*Do this*
Render the records as a numbered list, starting with the line that contains "right further from brown leather dog at left?" and continuing through the line that contains "Based on their spatial positions, is white", both included. Omit blank lines and include no other lines.

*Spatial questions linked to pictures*
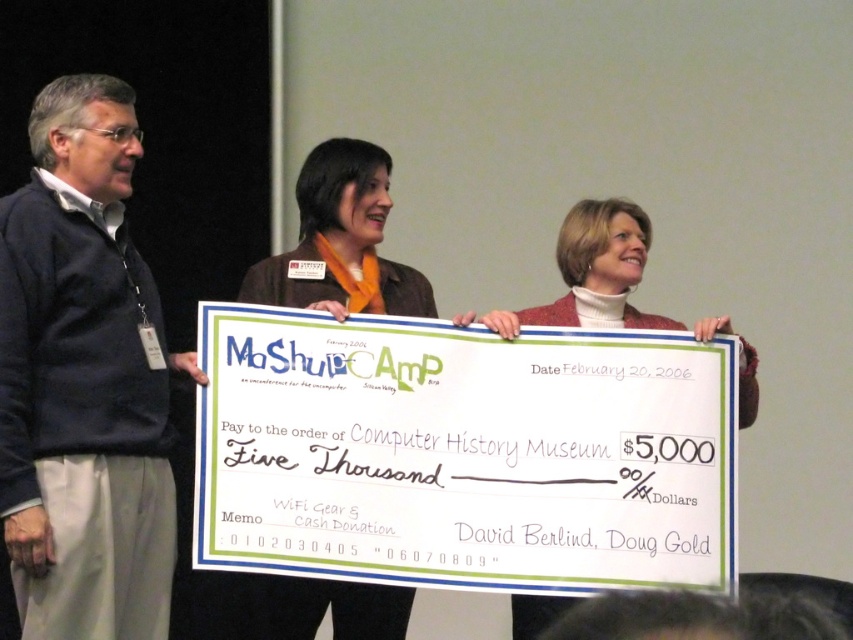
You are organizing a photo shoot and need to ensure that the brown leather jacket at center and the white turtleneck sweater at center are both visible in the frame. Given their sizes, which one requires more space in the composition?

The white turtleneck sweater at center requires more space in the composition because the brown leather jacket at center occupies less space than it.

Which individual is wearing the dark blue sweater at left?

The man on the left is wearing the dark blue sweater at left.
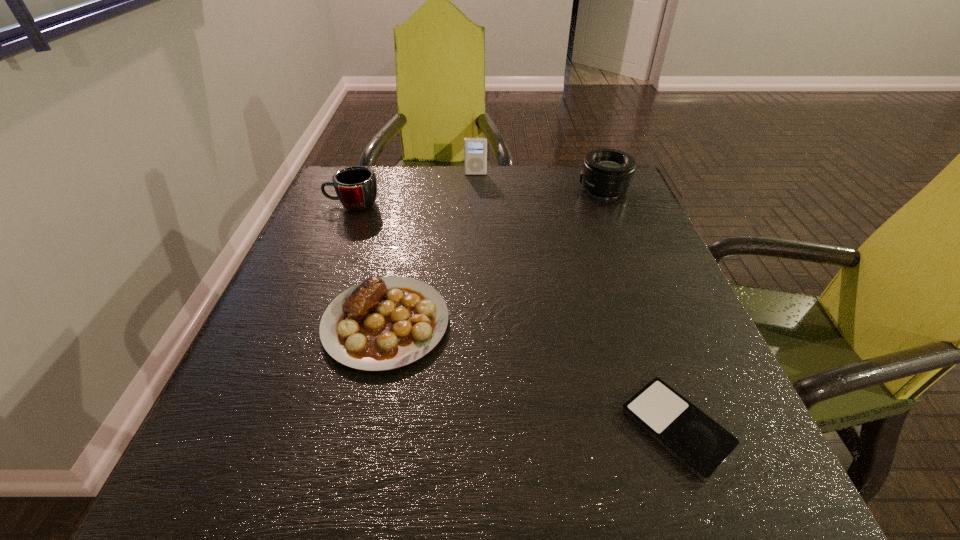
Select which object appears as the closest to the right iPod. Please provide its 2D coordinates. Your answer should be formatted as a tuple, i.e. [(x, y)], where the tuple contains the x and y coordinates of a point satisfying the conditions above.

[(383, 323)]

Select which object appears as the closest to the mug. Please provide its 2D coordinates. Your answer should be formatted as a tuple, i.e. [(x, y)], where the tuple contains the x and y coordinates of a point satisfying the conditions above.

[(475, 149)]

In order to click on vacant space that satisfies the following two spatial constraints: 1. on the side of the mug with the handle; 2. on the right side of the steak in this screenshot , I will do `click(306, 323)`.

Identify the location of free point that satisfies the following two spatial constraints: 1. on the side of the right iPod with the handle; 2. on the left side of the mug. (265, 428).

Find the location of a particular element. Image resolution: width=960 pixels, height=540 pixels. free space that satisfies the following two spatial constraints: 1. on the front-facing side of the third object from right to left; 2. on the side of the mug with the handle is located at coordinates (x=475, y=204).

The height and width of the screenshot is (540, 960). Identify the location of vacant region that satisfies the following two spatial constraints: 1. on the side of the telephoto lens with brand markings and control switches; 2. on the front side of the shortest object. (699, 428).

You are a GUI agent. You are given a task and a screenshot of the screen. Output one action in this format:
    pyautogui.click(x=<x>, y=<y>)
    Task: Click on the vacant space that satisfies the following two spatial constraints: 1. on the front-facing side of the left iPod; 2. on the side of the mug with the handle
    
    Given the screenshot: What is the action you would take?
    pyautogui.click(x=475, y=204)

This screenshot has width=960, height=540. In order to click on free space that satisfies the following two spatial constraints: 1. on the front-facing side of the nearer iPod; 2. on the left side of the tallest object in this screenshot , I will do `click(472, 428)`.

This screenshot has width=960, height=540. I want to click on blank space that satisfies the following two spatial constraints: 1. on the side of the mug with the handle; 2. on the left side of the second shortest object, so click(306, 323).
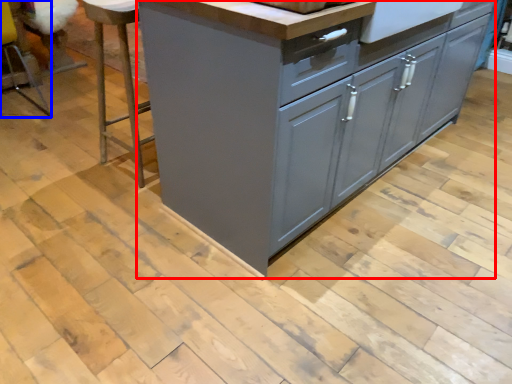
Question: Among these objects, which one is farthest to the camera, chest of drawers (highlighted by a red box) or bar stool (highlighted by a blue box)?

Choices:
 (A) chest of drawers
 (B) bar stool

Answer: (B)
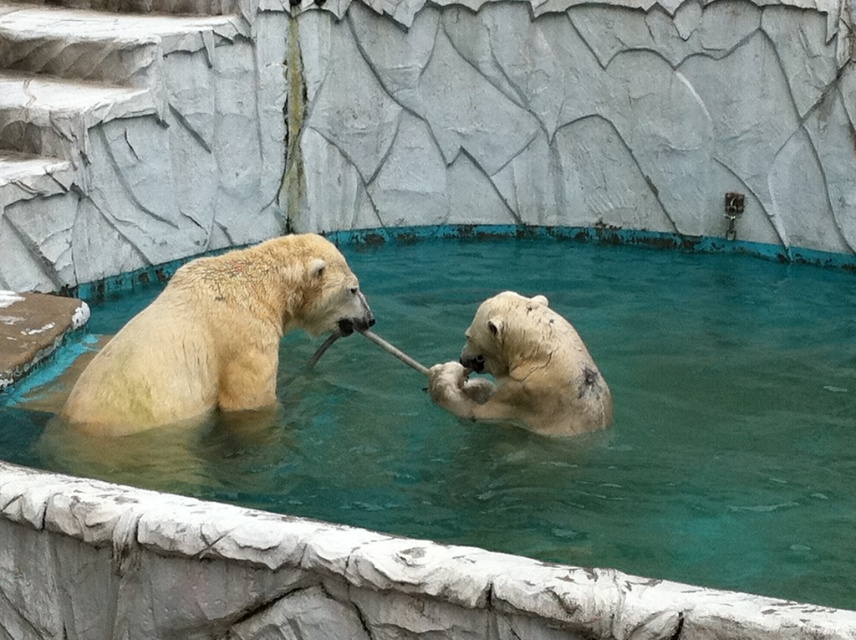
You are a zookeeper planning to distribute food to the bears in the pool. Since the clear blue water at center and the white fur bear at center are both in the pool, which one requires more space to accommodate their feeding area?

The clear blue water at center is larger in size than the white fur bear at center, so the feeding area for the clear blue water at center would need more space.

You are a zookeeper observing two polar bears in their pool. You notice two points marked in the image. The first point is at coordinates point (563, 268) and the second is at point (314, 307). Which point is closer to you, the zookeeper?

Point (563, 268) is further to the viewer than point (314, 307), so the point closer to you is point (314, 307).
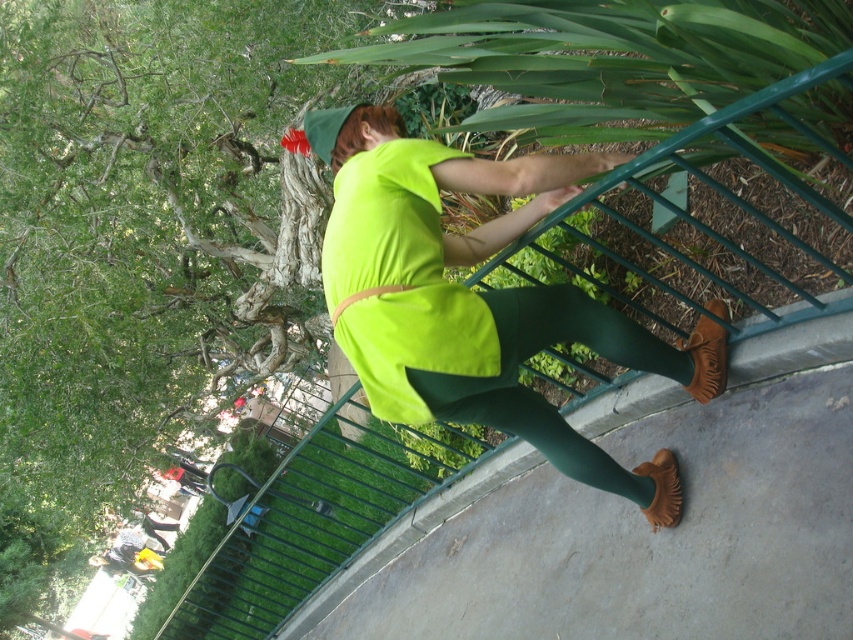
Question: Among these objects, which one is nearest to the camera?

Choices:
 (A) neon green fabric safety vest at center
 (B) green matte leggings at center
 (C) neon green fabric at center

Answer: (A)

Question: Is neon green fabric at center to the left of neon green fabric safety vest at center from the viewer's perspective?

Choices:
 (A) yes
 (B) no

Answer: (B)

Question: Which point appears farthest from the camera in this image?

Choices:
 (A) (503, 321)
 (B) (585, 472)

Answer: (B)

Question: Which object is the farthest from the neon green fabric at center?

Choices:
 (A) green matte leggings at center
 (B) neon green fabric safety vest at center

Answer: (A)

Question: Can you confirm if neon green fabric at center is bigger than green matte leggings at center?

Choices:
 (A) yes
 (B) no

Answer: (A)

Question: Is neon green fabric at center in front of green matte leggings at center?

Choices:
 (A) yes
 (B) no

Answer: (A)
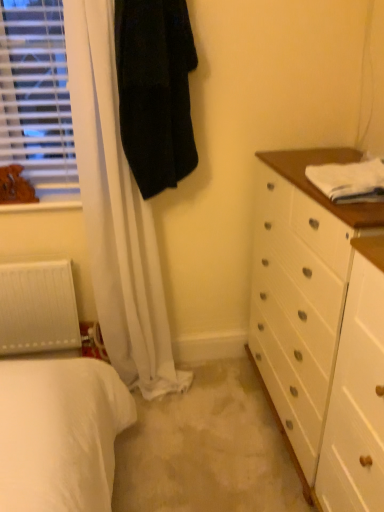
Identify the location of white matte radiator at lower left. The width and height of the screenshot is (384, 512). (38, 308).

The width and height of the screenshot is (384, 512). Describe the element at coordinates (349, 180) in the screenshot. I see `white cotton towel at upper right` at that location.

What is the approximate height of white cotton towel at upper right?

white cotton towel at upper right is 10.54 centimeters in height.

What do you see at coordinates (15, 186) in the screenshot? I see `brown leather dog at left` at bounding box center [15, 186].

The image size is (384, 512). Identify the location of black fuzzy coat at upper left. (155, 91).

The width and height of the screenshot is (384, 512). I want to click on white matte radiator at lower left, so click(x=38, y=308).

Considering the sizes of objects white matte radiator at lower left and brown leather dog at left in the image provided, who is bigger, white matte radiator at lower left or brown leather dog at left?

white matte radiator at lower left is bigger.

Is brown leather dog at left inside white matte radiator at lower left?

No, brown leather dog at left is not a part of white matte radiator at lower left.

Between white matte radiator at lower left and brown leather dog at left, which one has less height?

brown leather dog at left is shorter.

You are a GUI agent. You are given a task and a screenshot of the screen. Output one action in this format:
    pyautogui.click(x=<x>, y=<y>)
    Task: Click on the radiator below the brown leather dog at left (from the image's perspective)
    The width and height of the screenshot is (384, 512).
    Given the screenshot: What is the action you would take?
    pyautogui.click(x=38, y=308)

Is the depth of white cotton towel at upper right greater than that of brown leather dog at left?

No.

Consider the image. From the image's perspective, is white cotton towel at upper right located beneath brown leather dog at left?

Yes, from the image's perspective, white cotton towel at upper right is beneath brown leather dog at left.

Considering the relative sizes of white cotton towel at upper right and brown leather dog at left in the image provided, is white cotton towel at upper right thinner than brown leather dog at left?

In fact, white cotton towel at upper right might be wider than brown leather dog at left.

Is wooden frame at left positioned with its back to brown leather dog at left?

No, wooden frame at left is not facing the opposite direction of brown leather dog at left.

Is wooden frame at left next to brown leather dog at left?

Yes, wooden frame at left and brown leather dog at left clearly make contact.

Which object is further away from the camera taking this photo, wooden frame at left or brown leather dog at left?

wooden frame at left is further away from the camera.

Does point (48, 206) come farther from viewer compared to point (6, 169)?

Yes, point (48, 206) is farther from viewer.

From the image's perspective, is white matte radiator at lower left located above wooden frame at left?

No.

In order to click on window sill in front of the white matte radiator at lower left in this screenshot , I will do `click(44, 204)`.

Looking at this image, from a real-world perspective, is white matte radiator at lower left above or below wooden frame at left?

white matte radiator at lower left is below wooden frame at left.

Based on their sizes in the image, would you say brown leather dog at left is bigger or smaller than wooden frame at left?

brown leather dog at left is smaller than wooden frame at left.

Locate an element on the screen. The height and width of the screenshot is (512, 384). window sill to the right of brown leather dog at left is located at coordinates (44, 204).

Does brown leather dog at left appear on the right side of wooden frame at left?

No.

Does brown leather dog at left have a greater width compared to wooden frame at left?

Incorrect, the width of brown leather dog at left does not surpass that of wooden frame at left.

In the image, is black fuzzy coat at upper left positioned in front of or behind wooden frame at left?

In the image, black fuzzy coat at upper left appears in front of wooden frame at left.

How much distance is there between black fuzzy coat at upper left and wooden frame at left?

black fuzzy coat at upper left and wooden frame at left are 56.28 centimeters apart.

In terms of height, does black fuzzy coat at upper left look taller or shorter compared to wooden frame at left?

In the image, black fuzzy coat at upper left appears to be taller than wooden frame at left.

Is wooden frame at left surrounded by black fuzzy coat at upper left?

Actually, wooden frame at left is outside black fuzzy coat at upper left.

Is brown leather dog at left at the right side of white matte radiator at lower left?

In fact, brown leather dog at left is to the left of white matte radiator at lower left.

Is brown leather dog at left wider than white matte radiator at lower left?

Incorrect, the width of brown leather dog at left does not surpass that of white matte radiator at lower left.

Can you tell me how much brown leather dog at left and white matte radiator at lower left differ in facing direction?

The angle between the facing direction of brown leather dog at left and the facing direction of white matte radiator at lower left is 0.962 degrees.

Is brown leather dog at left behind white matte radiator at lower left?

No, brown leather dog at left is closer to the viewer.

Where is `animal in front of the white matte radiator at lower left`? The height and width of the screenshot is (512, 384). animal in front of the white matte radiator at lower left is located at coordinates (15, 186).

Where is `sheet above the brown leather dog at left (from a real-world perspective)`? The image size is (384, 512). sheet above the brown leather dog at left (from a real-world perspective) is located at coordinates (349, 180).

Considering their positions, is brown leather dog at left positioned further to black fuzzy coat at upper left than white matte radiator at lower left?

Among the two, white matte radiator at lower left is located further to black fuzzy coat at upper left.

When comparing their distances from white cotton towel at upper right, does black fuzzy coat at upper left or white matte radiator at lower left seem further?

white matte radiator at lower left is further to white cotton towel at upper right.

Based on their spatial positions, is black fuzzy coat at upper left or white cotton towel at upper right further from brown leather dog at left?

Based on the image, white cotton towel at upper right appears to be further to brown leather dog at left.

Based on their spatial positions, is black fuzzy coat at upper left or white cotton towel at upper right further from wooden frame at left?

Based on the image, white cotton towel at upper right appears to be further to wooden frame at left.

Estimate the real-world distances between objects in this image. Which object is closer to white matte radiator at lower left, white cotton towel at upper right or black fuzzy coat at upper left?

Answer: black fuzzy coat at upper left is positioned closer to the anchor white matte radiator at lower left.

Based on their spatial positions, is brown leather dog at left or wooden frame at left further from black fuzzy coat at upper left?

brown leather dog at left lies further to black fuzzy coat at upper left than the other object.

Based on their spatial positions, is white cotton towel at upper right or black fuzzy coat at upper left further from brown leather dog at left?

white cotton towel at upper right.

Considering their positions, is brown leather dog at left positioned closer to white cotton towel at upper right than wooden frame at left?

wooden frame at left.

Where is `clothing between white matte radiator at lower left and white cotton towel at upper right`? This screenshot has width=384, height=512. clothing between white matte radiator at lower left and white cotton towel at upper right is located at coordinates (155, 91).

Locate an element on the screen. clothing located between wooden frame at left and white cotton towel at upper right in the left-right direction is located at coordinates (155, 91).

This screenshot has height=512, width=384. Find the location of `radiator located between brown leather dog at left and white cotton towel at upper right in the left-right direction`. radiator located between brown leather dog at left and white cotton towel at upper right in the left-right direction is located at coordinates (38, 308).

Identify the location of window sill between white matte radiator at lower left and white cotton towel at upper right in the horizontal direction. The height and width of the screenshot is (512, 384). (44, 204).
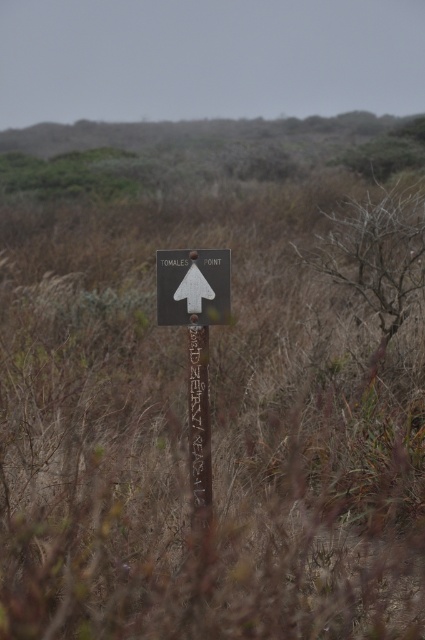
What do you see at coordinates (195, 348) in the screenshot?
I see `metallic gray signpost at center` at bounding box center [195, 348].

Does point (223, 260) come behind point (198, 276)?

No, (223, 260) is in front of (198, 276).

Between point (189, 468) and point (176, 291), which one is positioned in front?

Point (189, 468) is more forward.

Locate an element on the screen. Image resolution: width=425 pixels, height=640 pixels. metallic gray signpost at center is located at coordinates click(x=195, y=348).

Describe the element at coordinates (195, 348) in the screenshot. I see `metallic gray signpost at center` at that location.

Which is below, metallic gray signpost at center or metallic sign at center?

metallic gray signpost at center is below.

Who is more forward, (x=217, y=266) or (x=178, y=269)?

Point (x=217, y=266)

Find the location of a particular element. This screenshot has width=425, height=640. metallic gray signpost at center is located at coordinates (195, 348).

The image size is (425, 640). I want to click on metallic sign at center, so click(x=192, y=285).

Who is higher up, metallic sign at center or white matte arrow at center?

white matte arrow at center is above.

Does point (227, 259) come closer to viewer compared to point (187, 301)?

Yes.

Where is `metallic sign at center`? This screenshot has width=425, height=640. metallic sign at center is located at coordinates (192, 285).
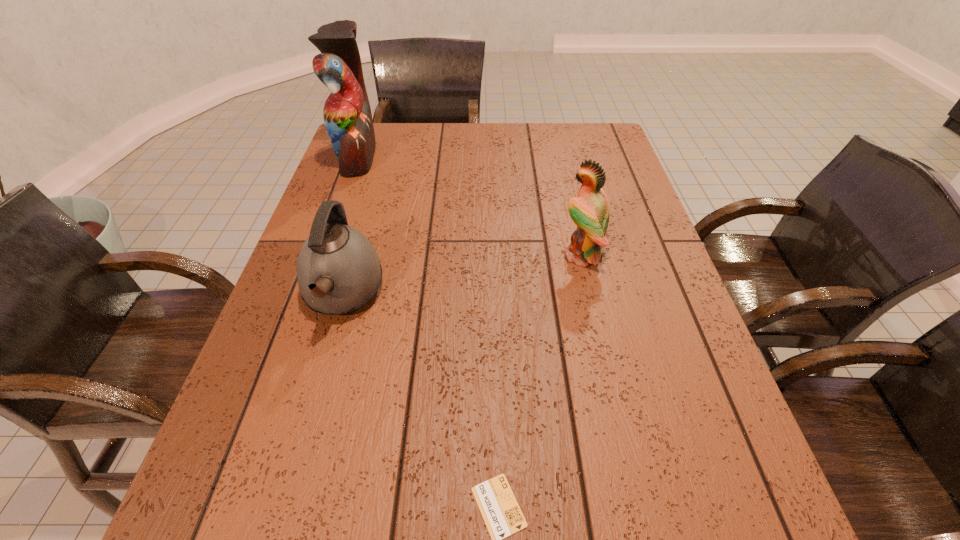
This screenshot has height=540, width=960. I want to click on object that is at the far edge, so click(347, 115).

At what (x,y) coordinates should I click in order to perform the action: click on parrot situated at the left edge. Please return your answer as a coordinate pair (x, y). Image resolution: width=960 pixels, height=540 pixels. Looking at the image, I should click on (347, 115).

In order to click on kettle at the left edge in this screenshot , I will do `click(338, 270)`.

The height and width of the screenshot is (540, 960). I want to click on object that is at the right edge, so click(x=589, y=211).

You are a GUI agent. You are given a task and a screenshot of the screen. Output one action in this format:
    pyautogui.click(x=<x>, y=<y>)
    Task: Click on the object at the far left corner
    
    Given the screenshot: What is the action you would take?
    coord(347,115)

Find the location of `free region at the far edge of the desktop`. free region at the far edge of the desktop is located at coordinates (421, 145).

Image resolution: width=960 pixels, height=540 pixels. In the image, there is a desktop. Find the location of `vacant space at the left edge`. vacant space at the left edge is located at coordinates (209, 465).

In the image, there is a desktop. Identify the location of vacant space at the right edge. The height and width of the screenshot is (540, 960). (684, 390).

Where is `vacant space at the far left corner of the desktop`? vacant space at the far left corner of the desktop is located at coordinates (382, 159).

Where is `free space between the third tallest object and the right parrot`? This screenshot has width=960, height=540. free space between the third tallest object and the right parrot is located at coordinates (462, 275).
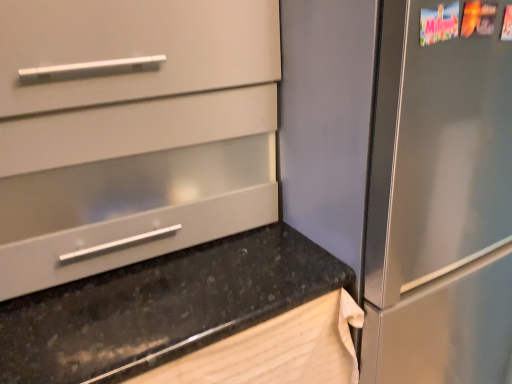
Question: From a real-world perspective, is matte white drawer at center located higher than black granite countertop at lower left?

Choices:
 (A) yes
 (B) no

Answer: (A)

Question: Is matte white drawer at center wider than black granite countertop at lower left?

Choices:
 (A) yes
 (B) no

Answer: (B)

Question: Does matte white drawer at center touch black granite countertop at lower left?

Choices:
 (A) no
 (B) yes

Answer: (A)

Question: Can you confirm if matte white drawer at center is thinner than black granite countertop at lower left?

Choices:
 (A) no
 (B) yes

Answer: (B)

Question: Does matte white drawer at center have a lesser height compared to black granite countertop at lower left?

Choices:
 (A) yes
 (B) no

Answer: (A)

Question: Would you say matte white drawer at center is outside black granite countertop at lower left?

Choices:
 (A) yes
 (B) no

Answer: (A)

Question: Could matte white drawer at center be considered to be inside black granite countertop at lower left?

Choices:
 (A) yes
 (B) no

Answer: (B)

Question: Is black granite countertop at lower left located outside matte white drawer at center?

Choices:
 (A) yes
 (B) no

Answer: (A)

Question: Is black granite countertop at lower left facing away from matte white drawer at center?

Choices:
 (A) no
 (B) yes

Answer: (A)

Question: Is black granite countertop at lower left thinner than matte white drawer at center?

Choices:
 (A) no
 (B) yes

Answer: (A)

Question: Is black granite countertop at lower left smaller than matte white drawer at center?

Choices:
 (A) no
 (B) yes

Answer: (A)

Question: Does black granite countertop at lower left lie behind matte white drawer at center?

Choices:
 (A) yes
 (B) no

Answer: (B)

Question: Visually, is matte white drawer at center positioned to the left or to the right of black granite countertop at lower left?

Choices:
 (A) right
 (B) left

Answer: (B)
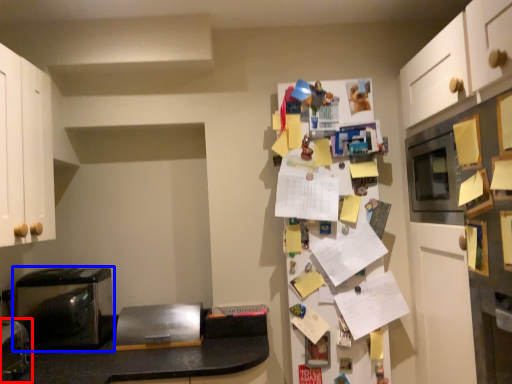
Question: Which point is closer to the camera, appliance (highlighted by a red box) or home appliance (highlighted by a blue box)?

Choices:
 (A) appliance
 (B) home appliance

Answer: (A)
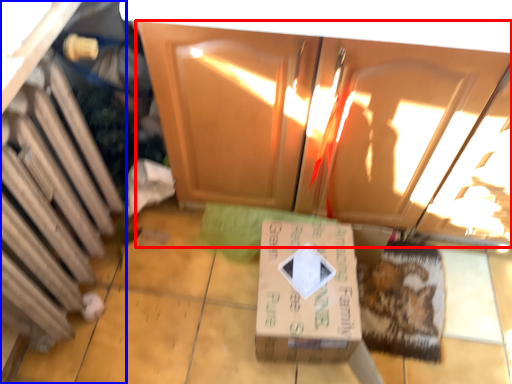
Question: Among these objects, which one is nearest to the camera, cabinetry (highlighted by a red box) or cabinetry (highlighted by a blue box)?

*Complete response*
1. Based on their spatial positions, is black fuzzy coat at upper left or white cotton towel at upper right further from brown leather dog at left?
2. Based on the image, white cotton towel at upper right appears to be further to brown leather dog at left.
3. Based on their spatial positions, is black fuzzy coat at upper left or white cotton towel at upper right further from wooden frame at left?
4. Based on the image, white cotton towel at upper right appears to be further to wooden frame at left.
5. Estimate the real-world distances between objects in this image. Which object is closer to white matte radiator at lower left, white cotton towel at upper right or black fuzzy coat at upper left?
6. Answer: black fuzzy coat at upper left is positioned closer to the anchor white matte radiator at lower left.
7. Based on their spatial positions, is brown leather dog at left or wooden frame at left further from black fuzzy coat at upper left?
8. brown leather dog at left lies further to black fuzzy coat at upper left than the other object.
9. Based on their spatial positions, is white cotton towel at upper right or black fuzzy coat at upper left further from brown leather dog at left?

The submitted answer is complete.